Directions for this task: The expected answer is the data below, printed verbatim without its pictures.

──────

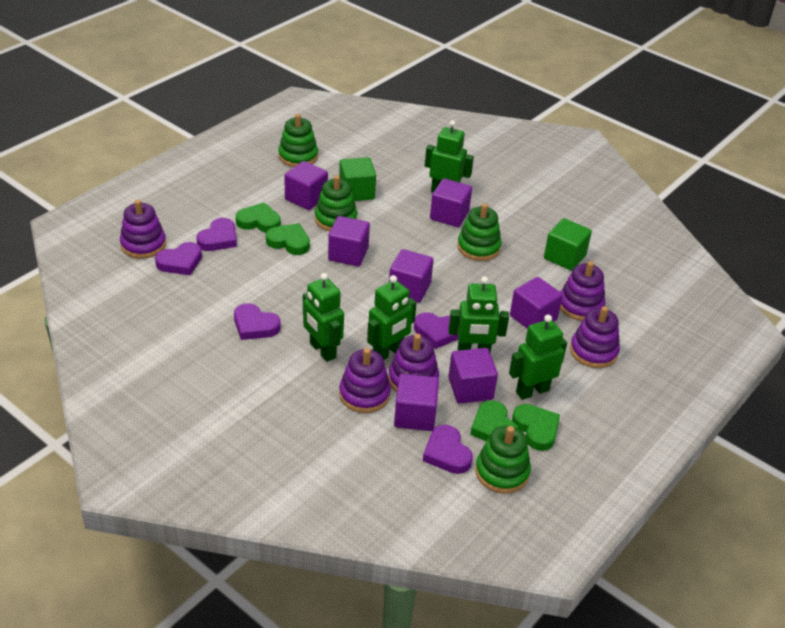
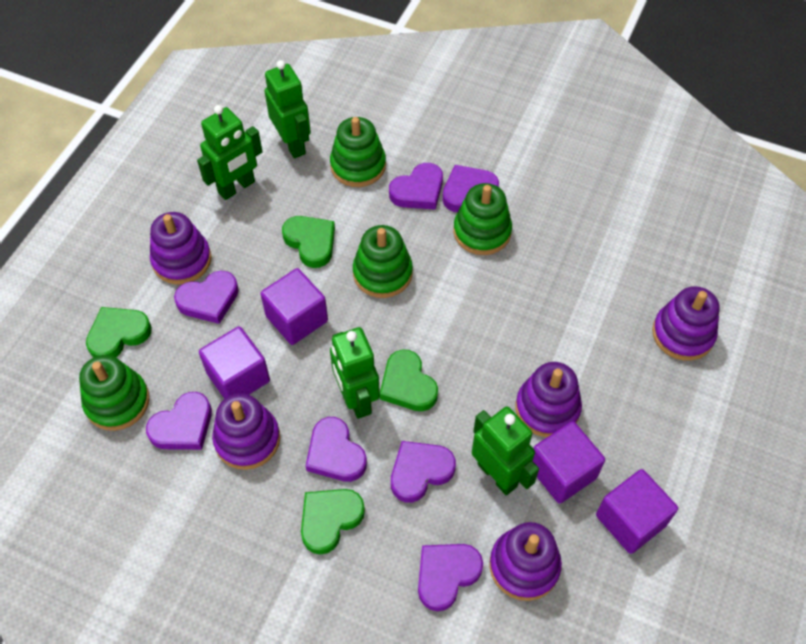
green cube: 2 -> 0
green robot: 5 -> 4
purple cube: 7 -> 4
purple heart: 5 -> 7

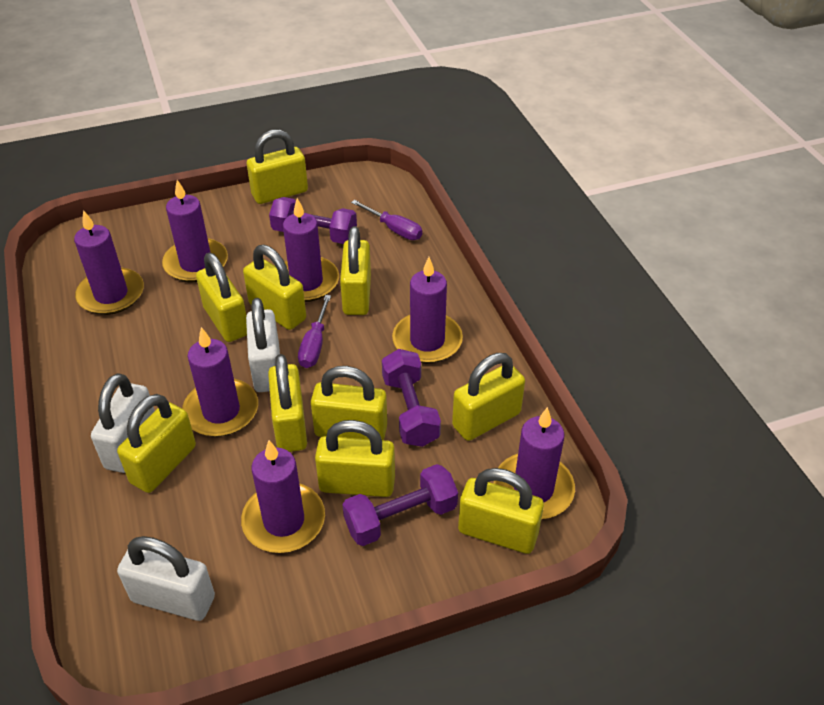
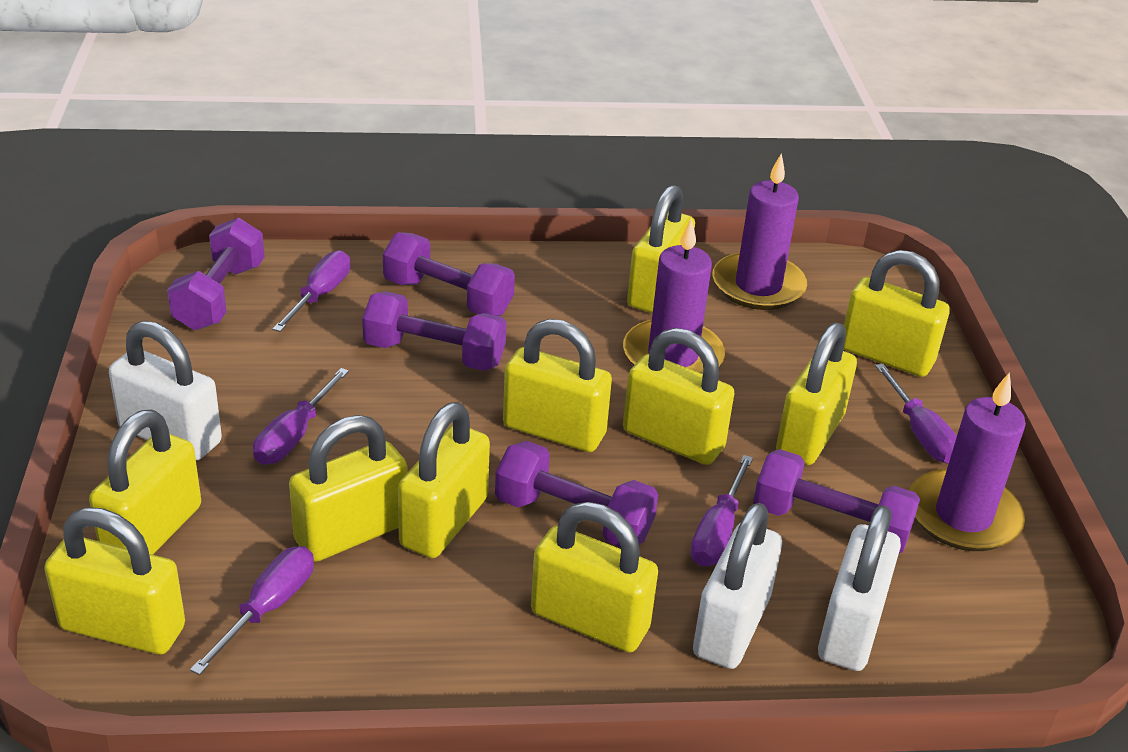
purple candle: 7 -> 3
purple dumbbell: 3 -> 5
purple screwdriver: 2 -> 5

──────

Exercise solution:
green cube: 2 -> 0
green robot: 5 -> 4
purple cube: 7 -> 4
purple heart: 5 -> 7

purple candle: 7 -> 3
purple dumbbell: 3 -> 5
purple screwdriver: 2 -> 5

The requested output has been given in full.